**SOURCE DATA**
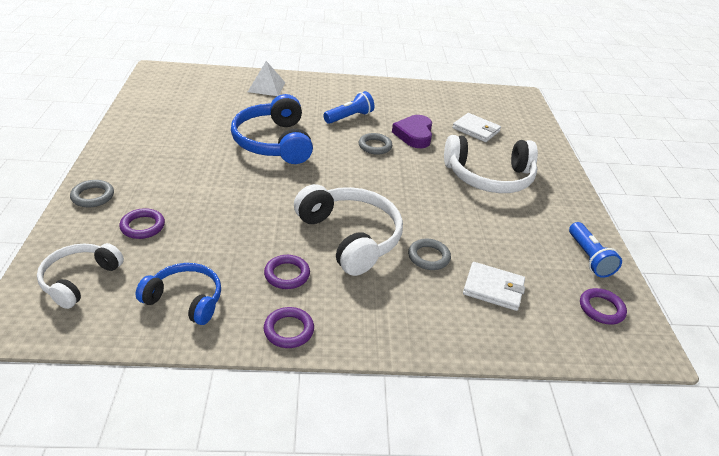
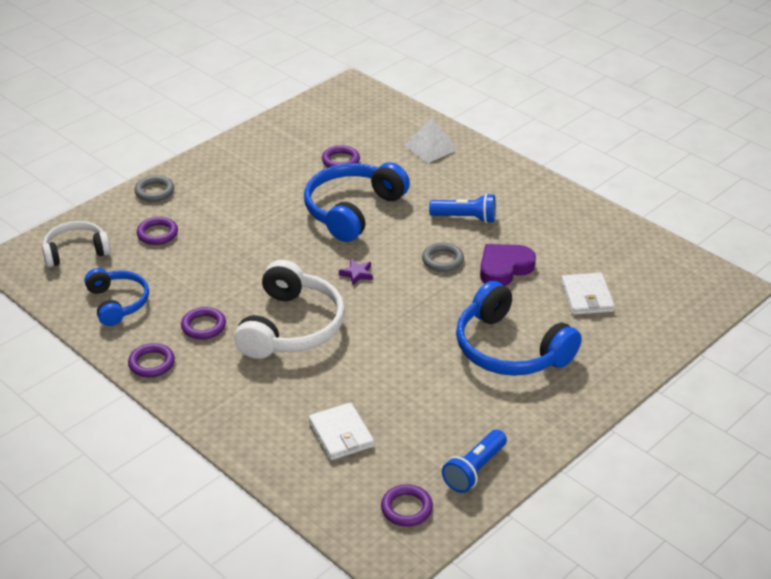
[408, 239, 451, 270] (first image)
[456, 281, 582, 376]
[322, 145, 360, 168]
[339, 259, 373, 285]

**REQUIRED ACTION**
Copy out every line of the data exactly, leaving the images behind.

**ANSWER SPACE**
[408, 239, 451, 270] (first image)
[456, 281, 582, 376]
[322, 145, 360, 168]
[339, 259, 373, 285]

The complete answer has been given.